**TASK DIRECTIONS:** Lines with "none": please show every one of them from the listing below.

**INFORMATION SHOWN:**
╔══

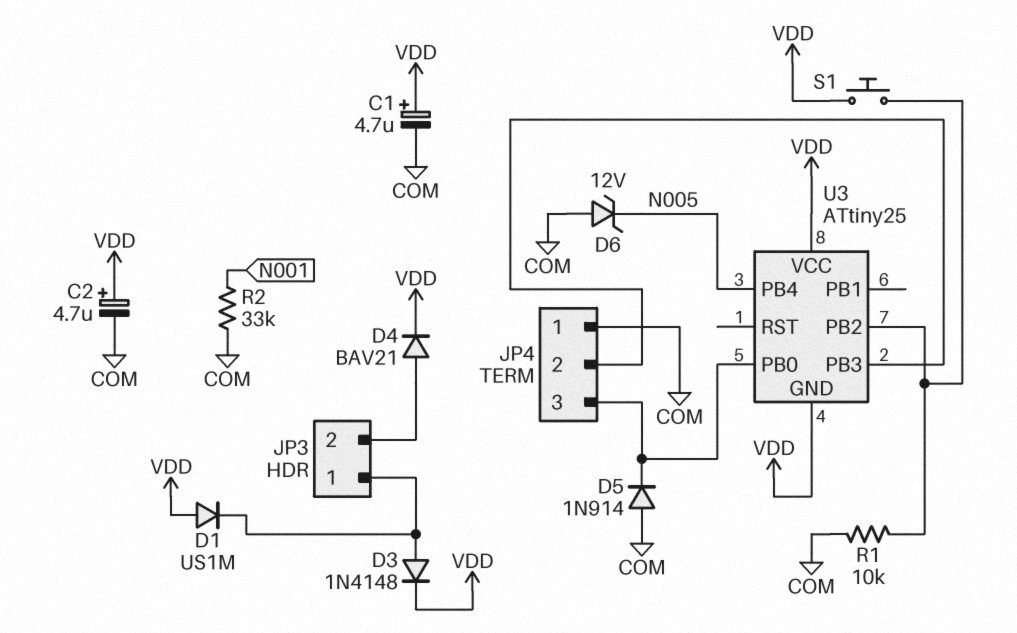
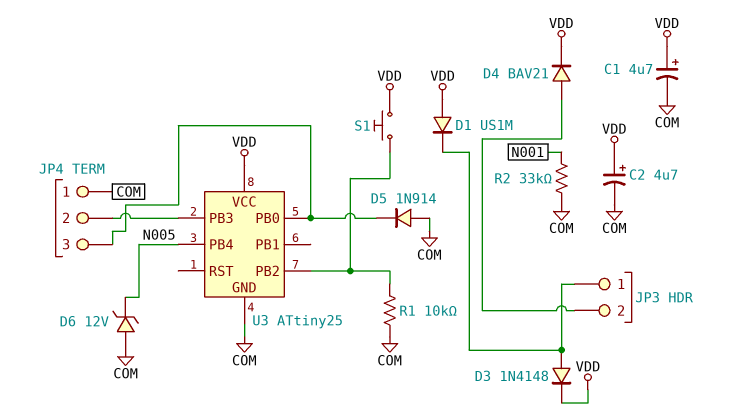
U3 pin GND: VDD -> COM

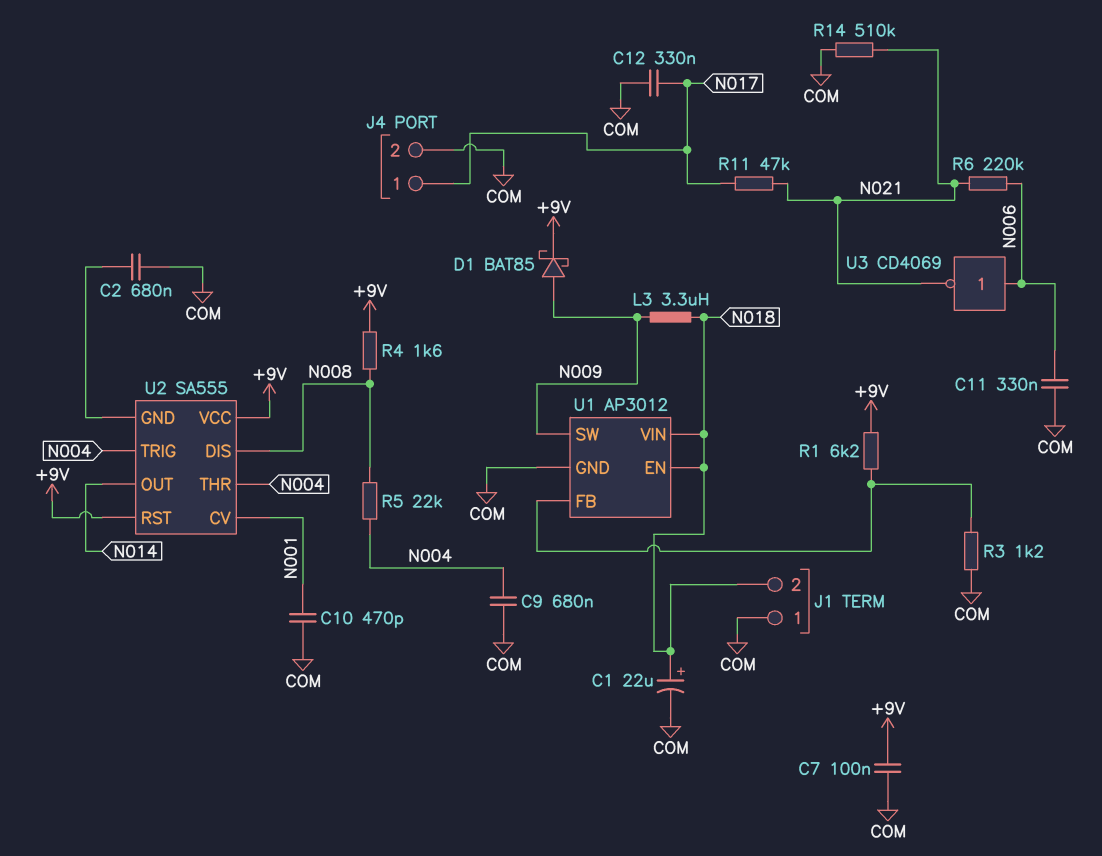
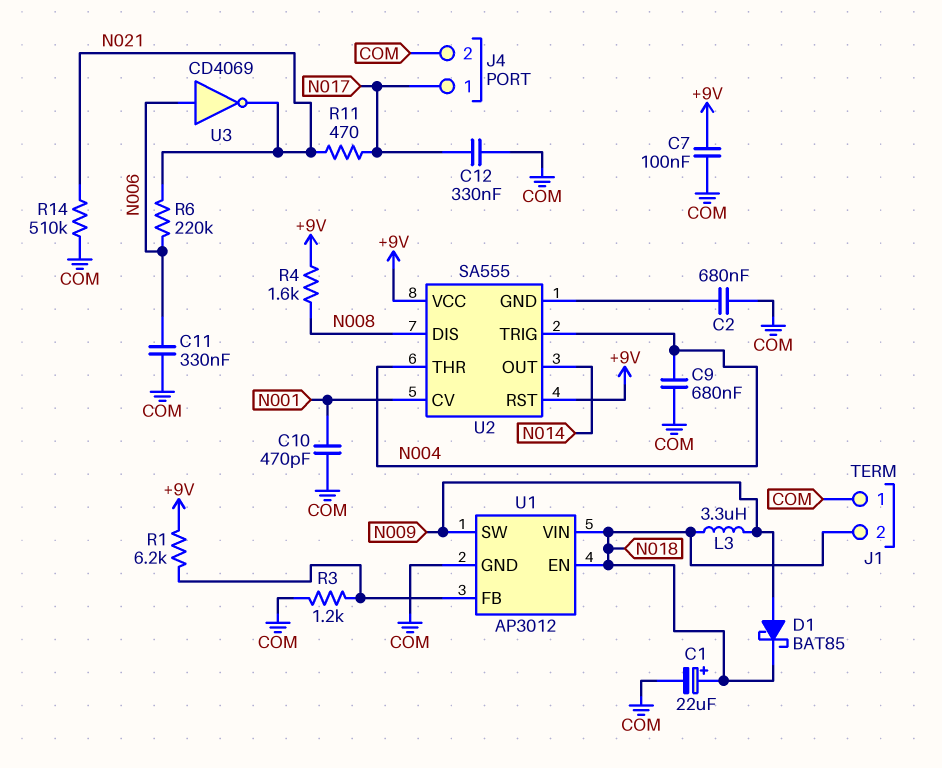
D1: schottky BAT85 (A N009, K +9V) -> schottky BAT85 (A N009, K N018)
R5: 22k (N004, N008) -> none
R11: 47k (N017, N021) -> 470 (N017, N021)

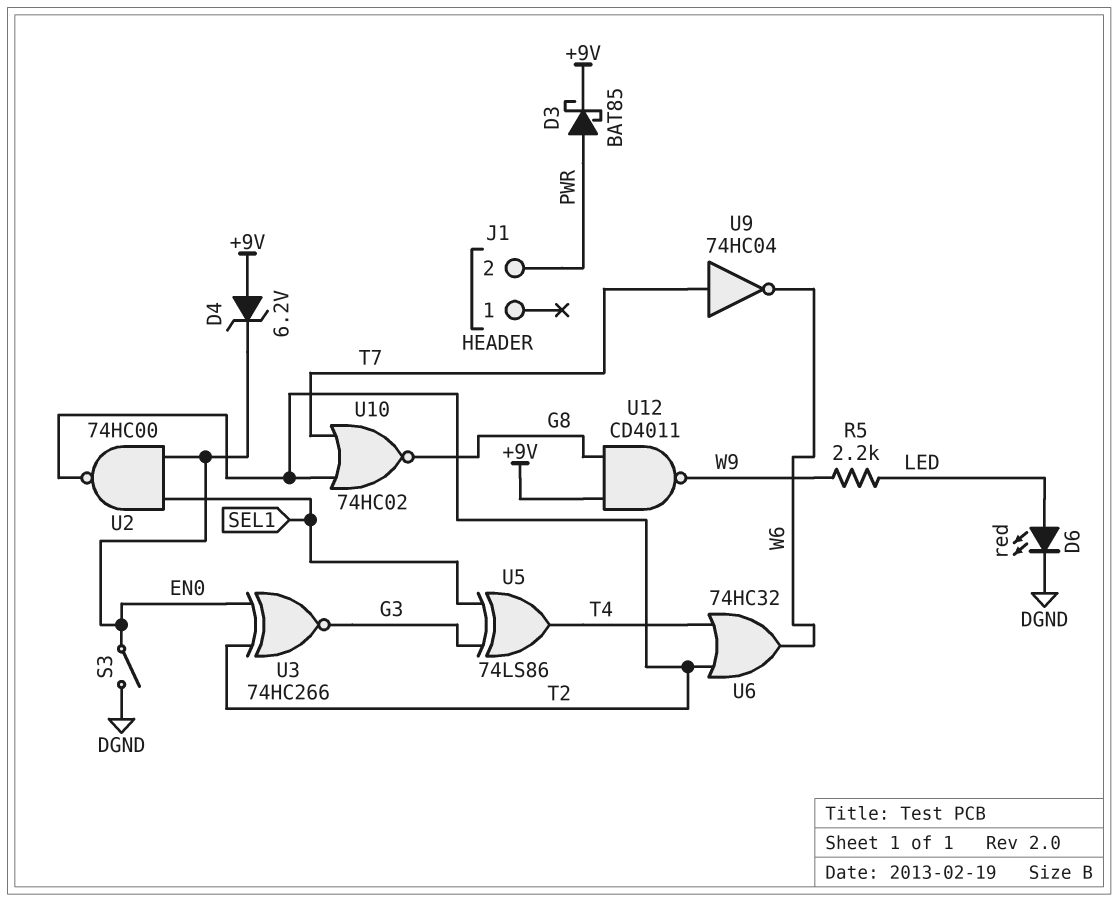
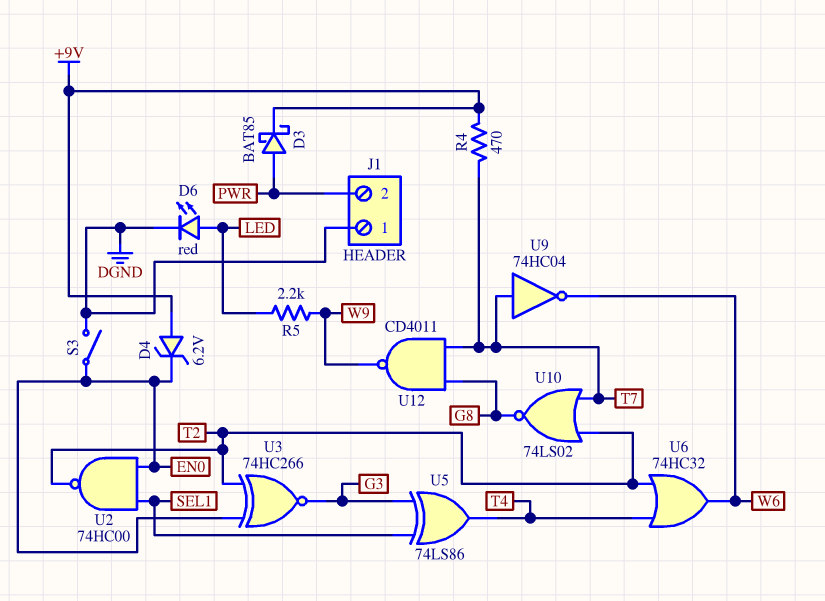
J1 pin 1: none -> DGND
R4: none -> 470 (+9V, T7)
U10: NOR 74HC02 (in T2, in T7, out G8) -> NOR 74LS02 (in T2, in T7, out G8)
U12: NAND CD4011 (in +9V, in G8, out W9) -> NAND CD4011 (in G8, in T7, out W9)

╚══

**EXERCISE RESPONSE:**
R5: 22k (N004, N008) -> none
J1 pin 1: none -> DGND
R4: none -> 470 (+9V, T7)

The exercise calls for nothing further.